## PROBLEM DETAILS
Which lines below contain the word "drum"? Copy each of them.

* * * * * * *

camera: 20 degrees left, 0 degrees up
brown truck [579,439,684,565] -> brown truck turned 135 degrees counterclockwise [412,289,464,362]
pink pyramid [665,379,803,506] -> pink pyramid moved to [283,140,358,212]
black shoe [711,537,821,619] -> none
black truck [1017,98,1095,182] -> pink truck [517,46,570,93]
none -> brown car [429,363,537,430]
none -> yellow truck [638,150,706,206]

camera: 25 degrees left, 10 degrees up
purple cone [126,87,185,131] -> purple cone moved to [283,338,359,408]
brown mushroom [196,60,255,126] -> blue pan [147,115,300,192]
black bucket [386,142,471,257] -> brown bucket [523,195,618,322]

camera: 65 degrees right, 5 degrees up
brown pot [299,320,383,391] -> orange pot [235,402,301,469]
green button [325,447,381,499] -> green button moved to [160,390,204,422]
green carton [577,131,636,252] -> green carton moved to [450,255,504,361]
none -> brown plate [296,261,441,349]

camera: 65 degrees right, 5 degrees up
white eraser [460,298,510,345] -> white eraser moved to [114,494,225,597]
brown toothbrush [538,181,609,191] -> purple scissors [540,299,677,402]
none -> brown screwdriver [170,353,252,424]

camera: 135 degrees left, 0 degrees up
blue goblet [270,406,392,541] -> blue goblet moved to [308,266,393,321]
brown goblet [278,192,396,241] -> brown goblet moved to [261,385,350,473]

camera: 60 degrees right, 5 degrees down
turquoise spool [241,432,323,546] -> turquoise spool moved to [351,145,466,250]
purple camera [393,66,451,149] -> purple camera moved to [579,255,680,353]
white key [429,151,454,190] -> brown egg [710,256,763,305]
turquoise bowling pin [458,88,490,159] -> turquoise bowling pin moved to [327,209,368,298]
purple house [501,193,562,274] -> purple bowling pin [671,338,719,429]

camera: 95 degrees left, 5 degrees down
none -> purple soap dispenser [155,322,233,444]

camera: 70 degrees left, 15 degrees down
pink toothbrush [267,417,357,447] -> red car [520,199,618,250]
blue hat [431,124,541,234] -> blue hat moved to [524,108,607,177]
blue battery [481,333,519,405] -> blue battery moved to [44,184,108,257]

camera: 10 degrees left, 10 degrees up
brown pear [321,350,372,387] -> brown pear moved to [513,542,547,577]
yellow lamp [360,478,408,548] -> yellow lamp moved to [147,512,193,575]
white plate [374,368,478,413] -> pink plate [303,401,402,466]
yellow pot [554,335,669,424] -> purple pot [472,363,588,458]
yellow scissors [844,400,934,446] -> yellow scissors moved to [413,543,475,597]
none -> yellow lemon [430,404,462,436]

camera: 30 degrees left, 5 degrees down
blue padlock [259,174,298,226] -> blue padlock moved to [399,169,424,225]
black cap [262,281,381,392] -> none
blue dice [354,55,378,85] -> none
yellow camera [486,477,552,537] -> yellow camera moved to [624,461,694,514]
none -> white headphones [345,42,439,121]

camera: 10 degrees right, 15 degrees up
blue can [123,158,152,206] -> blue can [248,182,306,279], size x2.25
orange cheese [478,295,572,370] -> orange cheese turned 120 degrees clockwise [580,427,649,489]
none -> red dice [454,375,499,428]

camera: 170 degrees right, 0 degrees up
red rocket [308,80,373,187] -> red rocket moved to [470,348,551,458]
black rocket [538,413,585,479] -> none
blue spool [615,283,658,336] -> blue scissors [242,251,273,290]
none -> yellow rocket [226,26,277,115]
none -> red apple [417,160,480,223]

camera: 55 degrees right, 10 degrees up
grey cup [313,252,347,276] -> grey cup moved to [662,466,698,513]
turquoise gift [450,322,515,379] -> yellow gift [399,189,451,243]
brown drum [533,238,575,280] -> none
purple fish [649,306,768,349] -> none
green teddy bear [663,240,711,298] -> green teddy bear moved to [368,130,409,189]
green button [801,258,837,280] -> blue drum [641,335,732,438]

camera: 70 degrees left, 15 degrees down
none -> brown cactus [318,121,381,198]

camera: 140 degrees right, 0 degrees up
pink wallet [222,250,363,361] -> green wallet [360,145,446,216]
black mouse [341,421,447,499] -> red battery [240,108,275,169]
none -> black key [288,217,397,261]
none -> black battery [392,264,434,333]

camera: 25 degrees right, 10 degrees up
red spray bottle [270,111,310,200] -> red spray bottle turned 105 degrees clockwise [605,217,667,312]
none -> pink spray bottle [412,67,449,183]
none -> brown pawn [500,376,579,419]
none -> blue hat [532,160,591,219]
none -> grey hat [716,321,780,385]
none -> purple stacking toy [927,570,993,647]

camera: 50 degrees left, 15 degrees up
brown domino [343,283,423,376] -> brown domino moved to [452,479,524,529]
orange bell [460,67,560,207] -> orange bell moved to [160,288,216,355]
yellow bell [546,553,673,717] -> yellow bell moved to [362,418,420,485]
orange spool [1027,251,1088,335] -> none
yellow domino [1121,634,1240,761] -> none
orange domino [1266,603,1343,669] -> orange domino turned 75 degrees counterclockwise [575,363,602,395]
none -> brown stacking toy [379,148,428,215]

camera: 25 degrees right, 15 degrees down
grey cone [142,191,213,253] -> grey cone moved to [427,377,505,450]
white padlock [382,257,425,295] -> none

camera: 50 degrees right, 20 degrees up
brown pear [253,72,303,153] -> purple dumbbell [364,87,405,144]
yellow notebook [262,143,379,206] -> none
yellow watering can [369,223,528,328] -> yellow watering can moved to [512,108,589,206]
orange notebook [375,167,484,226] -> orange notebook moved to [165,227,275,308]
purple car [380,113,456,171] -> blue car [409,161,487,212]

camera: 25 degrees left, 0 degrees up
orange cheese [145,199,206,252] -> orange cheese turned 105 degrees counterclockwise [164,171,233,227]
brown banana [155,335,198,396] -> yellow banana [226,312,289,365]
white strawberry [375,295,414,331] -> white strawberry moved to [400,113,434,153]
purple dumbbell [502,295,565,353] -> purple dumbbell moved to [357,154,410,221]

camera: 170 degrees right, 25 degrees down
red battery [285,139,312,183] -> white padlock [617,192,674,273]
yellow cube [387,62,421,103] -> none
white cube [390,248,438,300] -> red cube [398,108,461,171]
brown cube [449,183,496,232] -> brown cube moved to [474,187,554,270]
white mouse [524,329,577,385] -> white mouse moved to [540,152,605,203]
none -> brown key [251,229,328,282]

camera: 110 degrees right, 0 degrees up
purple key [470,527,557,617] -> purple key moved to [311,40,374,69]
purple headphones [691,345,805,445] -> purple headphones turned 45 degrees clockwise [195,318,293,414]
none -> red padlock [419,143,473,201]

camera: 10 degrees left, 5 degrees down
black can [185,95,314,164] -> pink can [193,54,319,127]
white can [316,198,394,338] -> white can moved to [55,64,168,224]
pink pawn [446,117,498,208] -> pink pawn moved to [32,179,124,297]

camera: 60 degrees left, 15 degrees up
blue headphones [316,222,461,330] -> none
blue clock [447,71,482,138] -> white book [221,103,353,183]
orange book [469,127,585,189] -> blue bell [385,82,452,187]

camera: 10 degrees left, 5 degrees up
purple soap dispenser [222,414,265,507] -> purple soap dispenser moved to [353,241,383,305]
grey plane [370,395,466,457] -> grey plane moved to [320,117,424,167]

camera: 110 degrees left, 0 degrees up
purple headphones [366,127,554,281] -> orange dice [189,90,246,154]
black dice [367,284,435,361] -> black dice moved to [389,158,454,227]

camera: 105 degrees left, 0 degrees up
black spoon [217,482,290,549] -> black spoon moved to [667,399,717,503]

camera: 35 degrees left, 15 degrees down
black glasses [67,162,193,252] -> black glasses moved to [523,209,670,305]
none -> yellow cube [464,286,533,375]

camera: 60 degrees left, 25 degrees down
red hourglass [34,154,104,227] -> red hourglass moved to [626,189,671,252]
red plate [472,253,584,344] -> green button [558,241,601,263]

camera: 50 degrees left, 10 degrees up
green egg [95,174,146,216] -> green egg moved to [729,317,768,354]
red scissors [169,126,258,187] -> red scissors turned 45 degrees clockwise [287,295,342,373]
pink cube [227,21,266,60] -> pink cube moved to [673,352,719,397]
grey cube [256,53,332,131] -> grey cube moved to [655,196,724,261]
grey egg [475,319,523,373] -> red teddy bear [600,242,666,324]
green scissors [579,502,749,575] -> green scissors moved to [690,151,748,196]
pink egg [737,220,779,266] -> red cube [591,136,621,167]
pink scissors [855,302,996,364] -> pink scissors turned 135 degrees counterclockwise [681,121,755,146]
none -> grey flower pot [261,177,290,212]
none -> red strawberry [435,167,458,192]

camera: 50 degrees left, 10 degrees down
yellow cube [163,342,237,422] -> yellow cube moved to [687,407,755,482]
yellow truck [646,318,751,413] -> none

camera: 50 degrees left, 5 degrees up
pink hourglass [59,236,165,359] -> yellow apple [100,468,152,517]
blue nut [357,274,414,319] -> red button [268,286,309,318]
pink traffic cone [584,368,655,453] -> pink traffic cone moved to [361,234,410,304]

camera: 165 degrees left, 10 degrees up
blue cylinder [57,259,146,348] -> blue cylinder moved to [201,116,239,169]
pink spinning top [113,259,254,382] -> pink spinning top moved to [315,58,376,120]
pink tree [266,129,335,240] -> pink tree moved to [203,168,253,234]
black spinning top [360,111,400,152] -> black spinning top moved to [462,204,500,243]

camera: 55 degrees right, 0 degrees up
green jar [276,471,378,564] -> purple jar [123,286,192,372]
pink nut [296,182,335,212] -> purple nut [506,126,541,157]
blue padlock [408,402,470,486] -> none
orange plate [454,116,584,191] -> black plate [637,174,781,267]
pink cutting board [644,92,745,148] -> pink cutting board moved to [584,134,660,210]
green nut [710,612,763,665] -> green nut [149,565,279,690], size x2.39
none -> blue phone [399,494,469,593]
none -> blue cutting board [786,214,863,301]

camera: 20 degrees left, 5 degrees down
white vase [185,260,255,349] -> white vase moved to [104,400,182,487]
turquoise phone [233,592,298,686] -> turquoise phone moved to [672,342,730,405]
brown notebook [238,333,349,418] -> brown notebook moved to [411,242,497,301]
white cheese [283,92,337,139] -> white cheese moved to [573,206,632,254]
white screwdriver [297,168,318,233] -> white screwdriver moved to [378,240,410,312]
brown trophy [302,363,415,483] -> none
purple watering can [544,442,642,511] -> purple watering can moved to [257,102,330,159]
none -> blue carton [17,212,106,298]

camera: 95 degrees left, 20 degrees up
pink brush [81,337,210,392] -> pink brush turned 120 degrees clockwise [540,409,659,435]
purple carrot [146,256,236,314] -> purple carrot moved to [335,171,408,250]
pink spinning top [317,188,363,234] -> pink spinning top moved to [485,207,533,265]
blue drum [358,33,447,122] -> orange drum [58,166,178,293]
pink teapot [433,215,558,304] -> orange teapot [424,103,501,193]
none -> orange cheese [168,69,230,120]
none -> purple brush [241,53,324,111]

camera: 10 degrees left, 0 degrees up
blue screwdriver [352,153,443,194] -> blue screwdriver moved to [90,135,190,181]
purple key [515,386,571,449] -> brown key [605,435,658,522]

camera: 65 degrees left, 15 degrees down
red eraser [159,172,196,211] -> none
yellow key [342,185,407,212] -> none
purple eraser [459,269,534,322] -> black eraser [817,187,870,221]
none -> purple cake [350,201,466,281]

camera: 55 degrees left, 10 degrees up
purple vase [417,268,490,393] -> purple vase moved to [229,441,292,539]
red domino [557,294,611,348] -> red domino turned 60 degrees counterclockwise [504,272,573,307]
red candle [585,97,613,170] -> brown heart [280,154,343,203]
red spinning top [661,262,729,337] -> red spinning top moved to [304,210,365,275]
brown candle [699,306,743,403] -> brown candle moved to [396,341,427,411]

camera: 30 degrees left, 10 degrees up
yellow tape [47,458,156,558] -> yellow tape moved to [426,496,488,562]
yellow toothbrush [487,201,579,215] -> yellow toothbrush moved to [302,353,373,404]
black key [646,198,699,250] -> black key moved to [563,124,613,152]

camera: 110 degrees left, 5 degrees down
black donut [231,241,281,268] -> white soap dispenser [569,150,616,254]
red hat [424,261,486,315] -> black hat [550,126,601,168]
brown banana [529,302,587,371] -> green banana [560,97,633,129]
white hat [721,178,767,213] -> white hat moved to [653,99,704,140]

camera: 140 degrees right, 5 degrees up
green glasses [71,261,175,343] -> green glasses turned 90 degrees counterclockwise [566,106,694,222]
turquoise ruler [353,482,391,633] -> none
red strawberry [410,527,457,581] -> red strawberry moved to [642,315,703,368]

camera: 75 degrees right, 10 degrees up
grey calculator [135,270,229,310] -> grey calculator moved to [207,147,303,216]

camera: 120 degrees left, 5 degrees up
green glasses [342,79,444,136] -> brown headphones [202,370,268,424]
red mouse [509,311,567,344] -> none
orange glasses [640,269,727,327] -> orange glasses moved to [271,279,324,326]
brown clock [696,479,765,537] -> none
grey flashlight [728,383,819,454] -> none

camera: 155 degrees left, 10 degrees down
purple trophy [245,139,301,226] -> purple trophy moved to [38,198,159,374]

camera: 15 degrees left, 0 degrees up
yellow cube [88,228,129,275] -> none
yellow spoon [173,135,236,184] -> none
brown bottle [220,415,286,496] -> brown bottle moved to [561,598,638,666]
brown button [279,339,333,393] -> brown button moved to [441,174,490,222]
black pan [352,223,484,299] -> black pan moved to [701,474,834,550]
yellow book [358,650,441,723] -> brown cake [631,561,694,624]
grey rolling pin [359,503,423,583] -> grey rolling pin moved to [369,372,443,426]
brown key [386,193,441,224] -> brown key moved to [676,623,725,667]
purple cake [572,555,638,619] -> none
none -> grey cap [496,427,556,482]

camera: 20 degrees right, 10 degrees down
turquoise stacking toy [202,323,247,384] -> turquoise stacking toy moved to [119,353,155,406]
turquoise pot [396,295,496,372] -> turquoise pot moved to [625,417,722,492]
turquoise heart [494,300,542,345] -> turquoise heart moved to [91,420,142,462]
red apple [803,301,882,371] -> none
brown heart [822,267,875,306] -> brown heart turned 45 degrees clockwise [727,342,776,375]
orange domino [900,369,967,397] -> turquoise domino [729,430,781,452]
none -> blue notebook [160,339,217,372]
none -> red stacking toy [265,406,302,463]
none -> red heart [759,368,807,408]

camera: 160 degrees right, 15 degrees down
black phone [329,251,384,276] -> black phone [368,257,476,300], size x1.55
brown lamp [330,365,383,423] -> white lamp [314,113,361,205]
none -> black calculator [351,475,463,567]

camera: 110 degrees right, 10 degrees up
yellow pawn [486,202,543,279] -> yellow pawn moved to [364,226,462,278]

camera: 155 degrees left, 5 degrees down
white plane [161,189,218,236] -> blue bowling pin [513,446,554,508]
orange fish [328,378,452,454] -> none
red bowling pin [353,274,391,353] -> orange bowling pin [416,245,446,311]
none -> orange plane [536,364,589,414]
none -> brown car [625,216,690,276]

* * * * * * *

## RESPONSE
brown drum [533,238,575,280] -> none
green button [801,258,837,280] -> blue drum [641,335,732,438]
blue drum [358,33,447,122] -> orange drum [58,166,178,293]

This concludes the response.